» INPUT MATERIAL:
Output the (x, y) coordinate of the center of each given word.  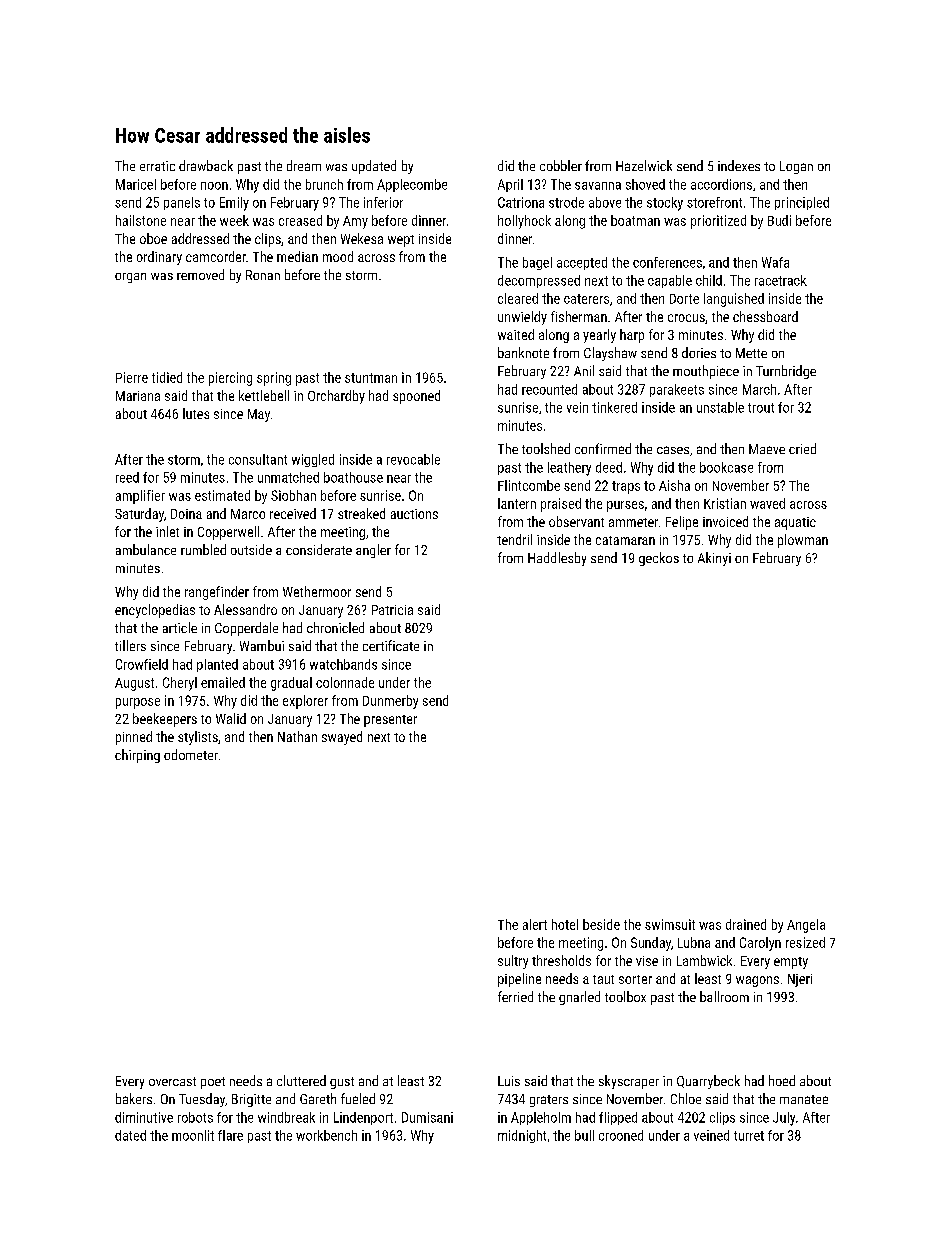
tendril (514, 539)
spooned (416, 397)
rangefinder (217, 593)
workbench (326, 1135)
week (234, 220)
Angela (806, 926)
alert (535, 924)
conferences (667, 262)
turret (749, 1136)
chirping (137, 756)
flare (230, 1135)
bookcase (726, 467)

--

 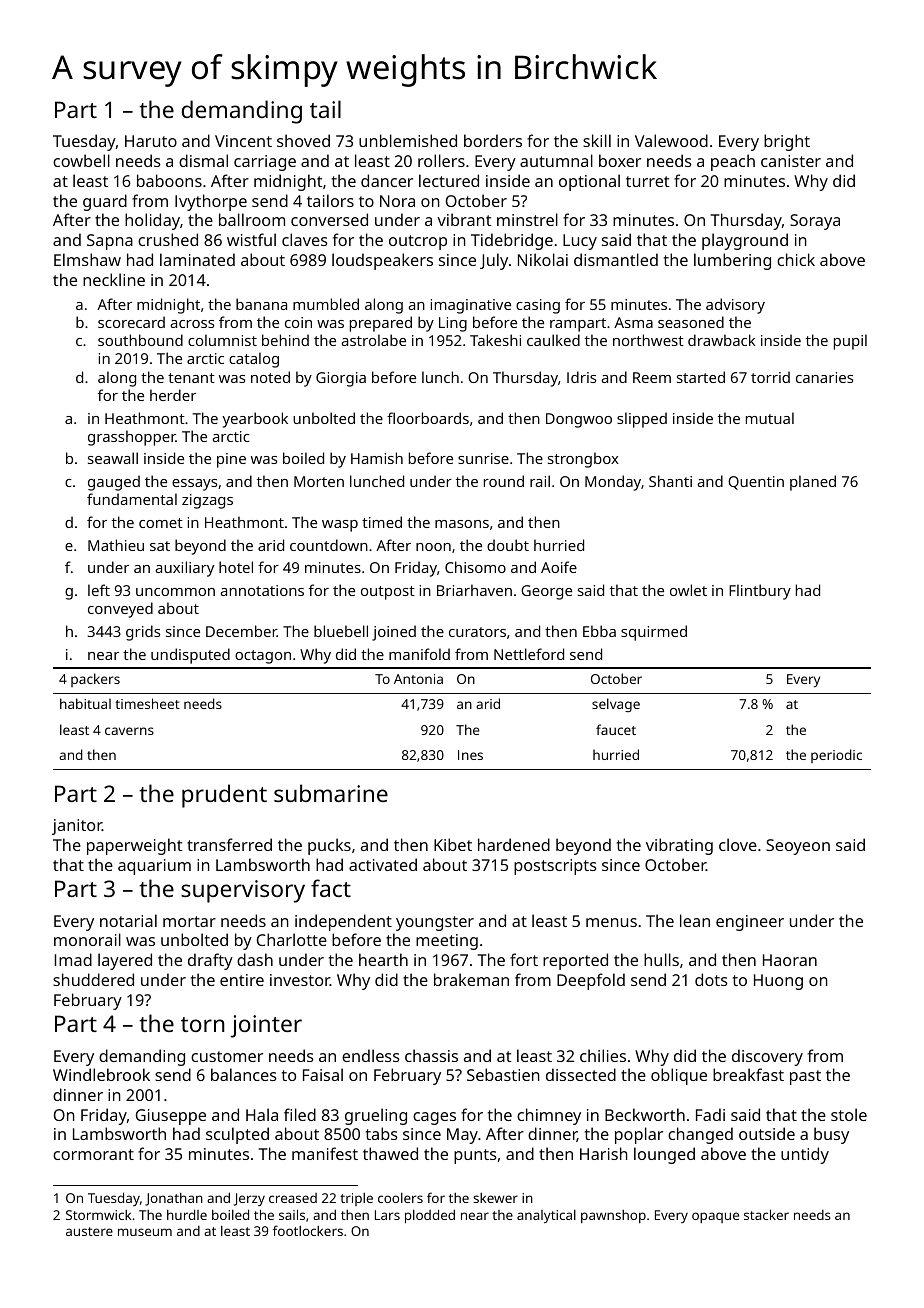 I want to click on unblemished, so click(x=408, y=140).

» INSTRUCTIONS FOR THE TASK: Copy out the material again, beginning with the line that has "Output the (x, y)" and ending after the line with "bookcase (726, 467)", and raise every coordinate in the answers by 82 while keeping the request line unchanged. Leave the pictures out.

» EXERCISE RESPONSE:
Output the (x, y) coordinate of the center of each given word.  
tendril (596, 621)
spooned (498, 479)
rangefinder (299, 675)
workbench (408, 1217)
week (316, 302)
Angela (888, 1008)
alert (617, 1006)
conferences (749, 344)
turret (831, 1218)
chirping (219, 838)
flare (312, 1217)
bookcase (808, 549)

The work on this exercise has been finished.